| Problem to work on |
Give back exactly the lines of the data below, starting with the line that has "LUX1: VEML7700 -> TSL2561" and going on through the line that has "RTC3 pin SQW: A2 -> D3".

| Record set |
· · · ·
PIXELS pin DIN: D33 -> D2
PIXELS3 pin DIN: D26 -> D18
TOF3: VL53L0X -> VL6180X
· · · ·
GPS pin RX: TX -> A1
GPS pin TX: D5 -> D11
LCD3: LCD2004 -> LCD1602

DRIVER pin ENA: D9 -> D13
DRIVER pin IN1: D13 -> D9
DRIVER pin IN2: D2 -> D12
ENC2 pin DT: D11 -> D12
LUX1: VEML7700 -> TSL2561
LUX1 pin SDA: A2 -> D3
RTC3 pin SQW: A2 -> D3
· · · ·
| The answer |
LUX1: VEML7700 -> TSL2561
LUX1 pin SDA: A2 -> D3
RTC3 pin SQW: A2 -> D3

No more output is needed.